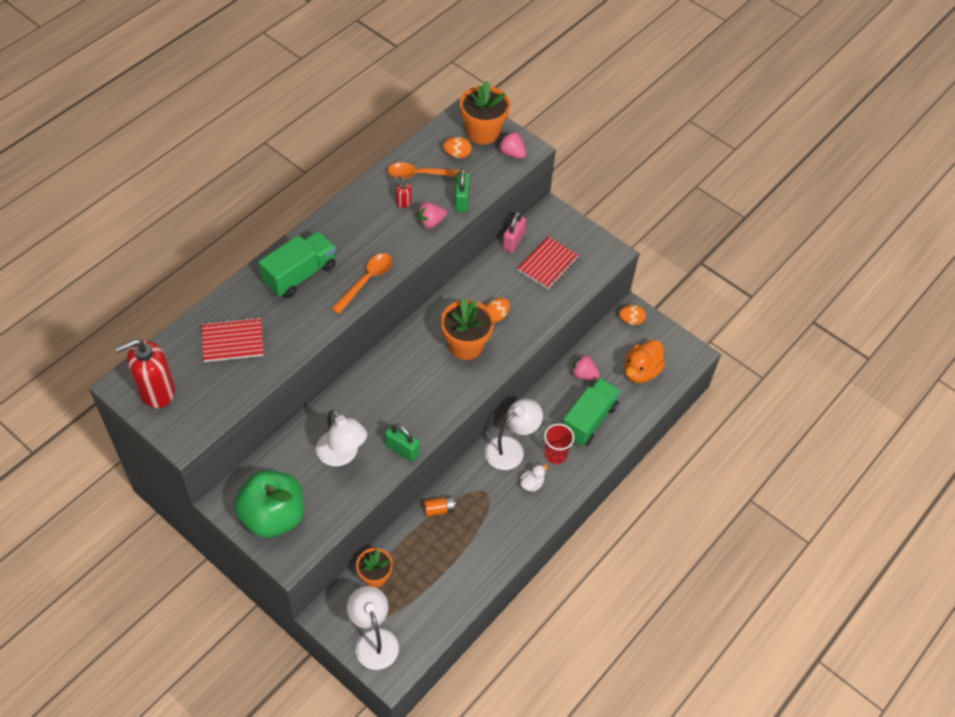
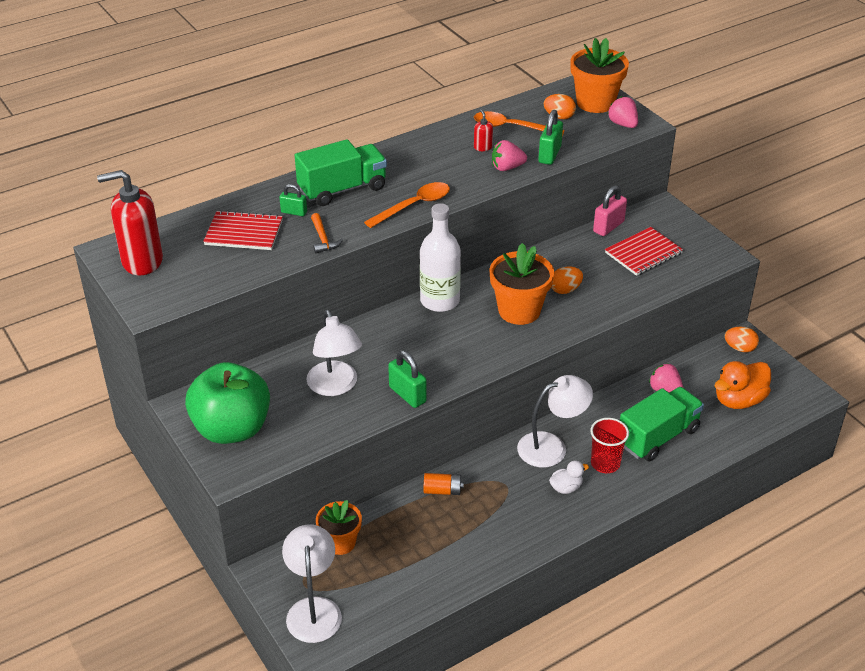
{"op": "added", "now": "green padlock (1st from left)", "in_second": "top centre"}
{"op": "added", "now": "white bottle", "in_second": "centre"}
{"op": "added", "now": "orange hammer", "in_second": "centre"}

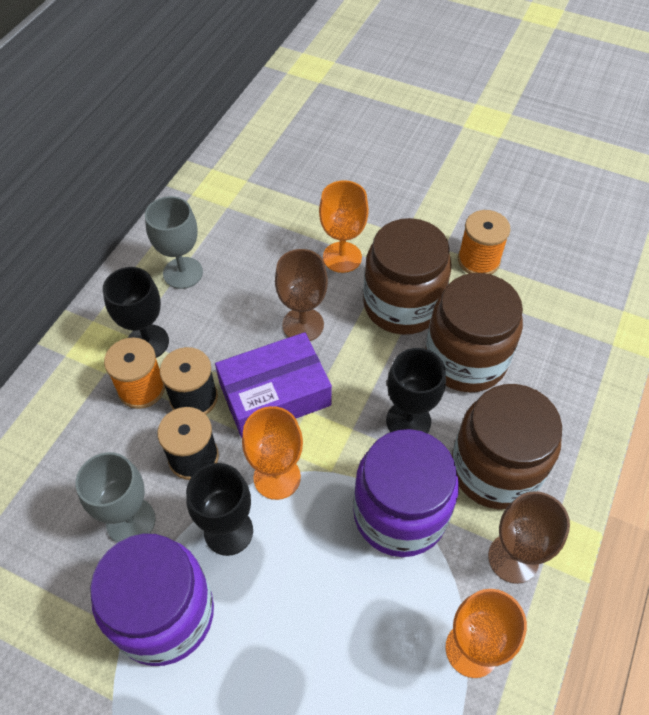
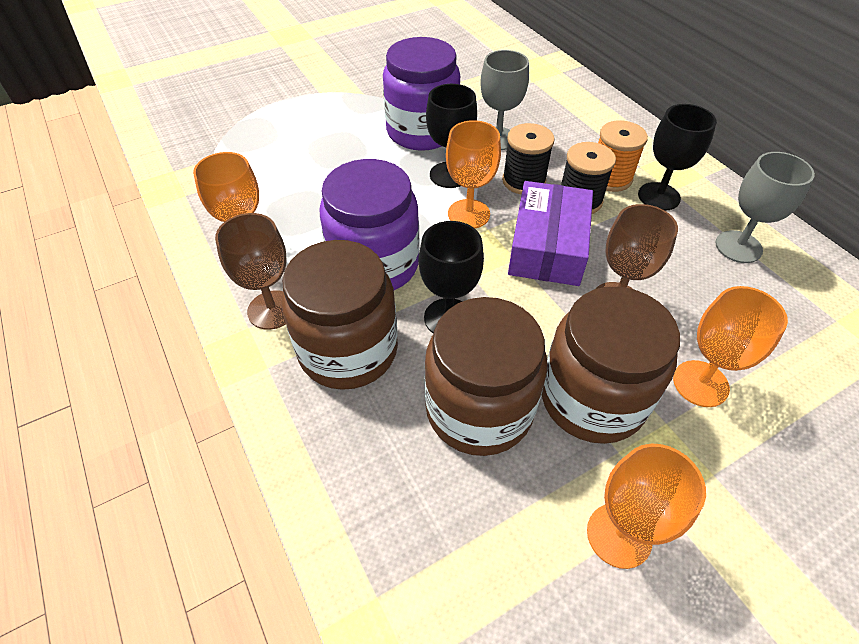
{"op": "replaced", "was": "orange spool (2nd from left)", "now": "orange goblet (3rd from left)", "in_first": "middle right", "in_second": "bottom right"}

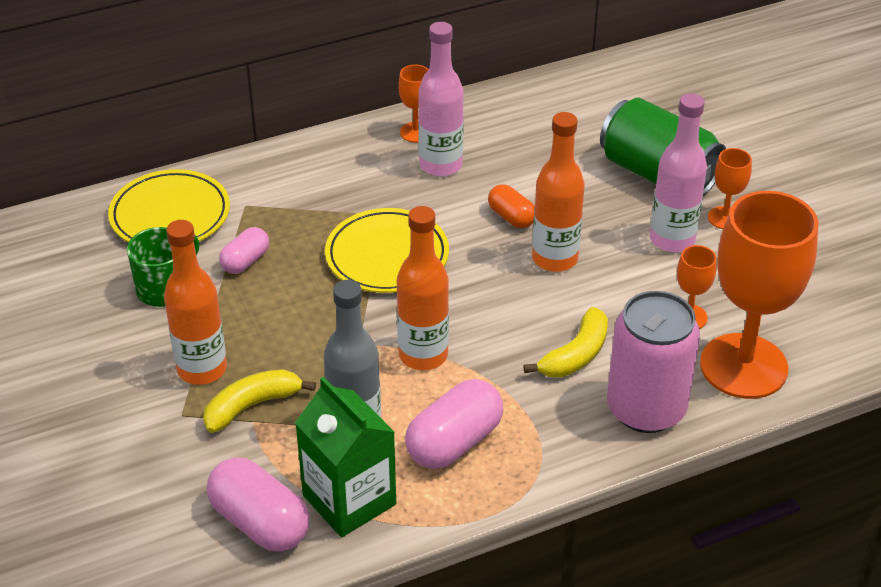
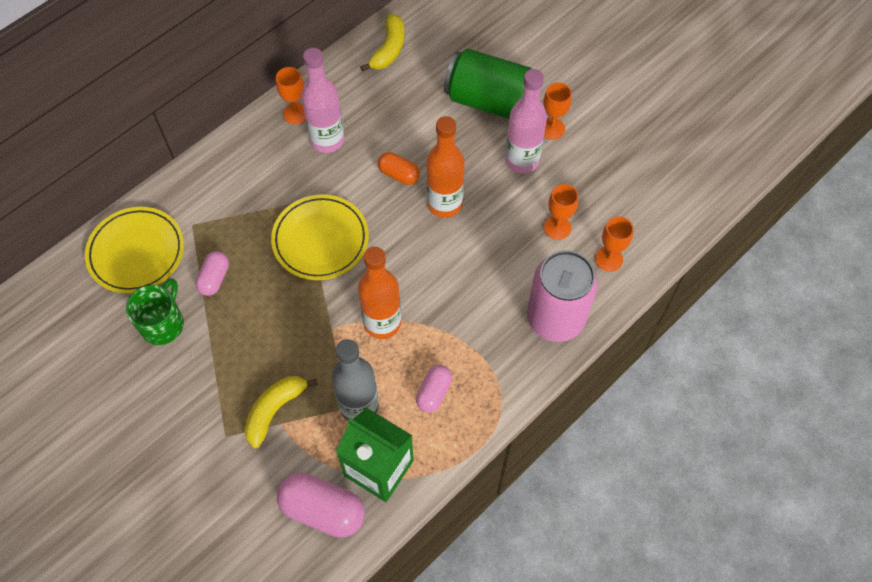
{"op": "resized", "was": "orange goblet (4th from left)", "in_first": "middle right", "in_second": "middle right", "ratio": 0.43}
{"op": "removed", "was": "orange bottle (1st from left)", "in_first": "middle left"}
{"op": "moved", "was": "yellow banana (2nd from left)", "in_first": "centre", "in_second": "top centre"}
{"op": "resized", "was": "pink capsule (3rd from left)", "in_first": "bottom centre", "in_second": "bottom centre", "ratio": 0.59}

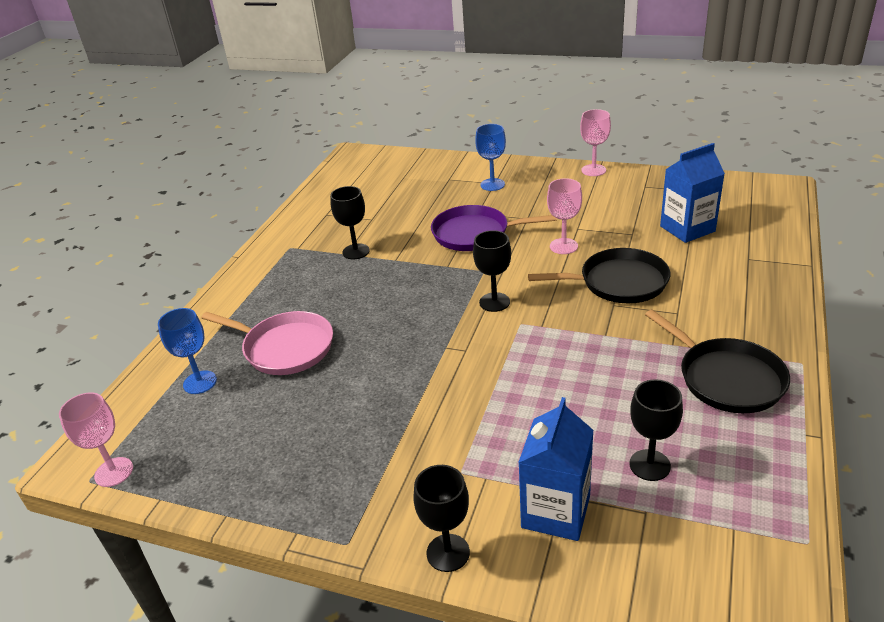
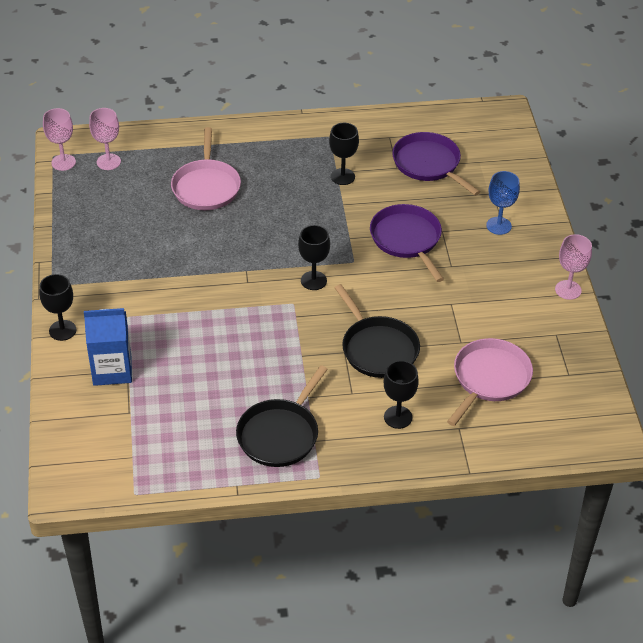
{"op": "replaced", "was": "blue carton (2nd from left)", "now": "pink pan (2nd from left)", "in_first": "top right", "in_second": "middle right"}
{"op": "moved", "was": "pink goblet (2nd from left)", "in_first": "centre", "in_second": "top left"}
{"op": "removed", "was": "blue goblet (1st from left)", "in_first": "middle left"}
{"op": "moved", "was": "black goblet (4th from left)", "in_first": "bottom right", "in_second": "centre"}
{"op": "added", "now": "purple pan (2nd from left)", "in_second": "top right"}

▶ [Task item]:
Your task is to reproduce, exactly and exclusively, the lines from the one holding "goblet (2nd from" through the final line of the listing.

▶ [Solution to the exercise]:
{"op": "moved", "was": "pink goblet (2nd from left)", "in_first": "centre", "in_second": "top left"}
{"op": "removed", "was": "blue goblet (1st from left)", "in_first": "middle left"}
{"op": "moved", "was": "black goblet (4th from left)", "in_first": "bottom right", "in_second": "centre"}
{"op": "added", "now": "purple pan (2nd from left)", "in_second": "top right"}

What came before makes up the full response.